- Directions for this task
In the data, find the word "blue" and copy out every line that has it.

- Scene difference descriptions
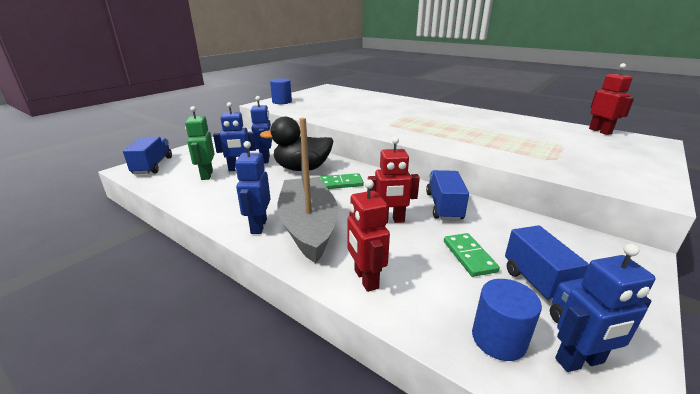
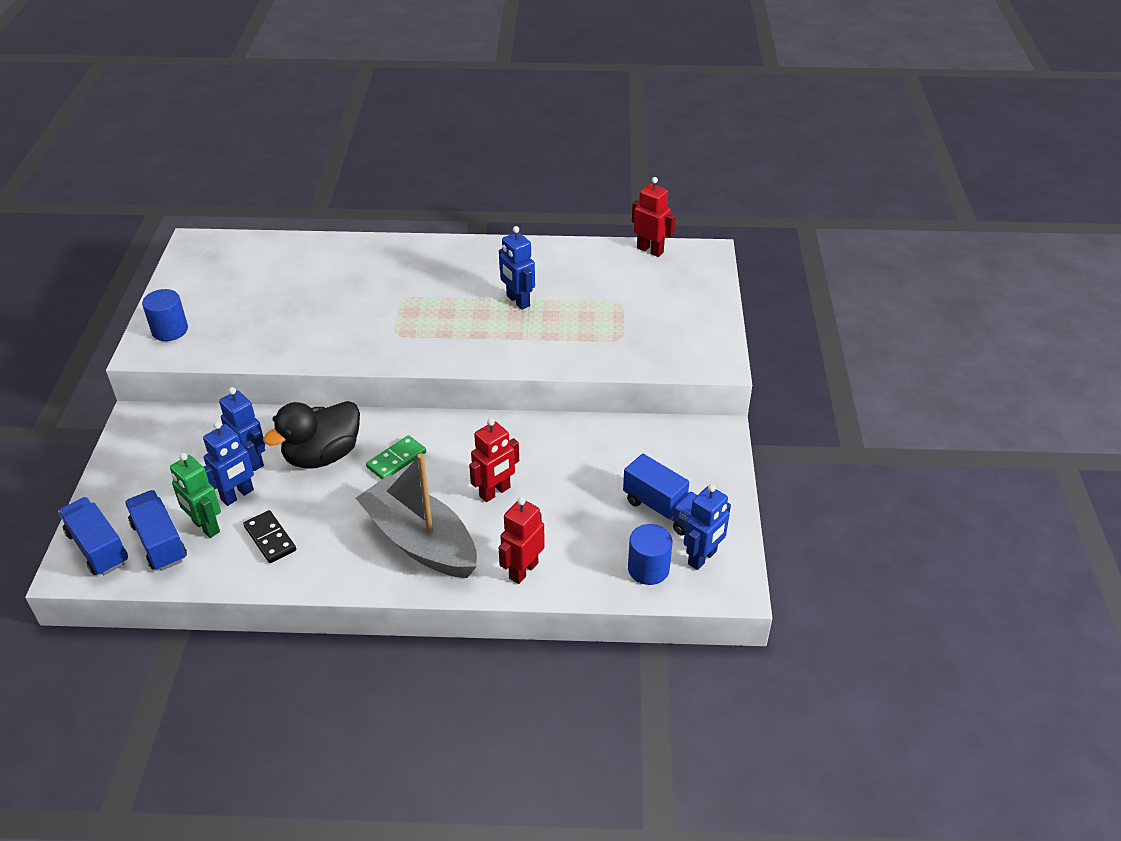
camera: 35 degrees left, 15 degrees up
(227, 191) = (270, 539): none -> black domino
(258, 226) = (367, 567): blue robot -> blue robot (517, 301)
(365, 279) = (523, 570): red robot -> red robot turned 90 degrees clockwise
(444, 206) = (534, 445): blue truck -> blue truck (159, 542)
(469, 256) = (592, 501): green domino -> none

- Output of the task
(258, 226) = (367, 567): blue robot -> blue robot (517, 301)
(444, 206) = (534, 445): blue truck -> blue truck (159, 542)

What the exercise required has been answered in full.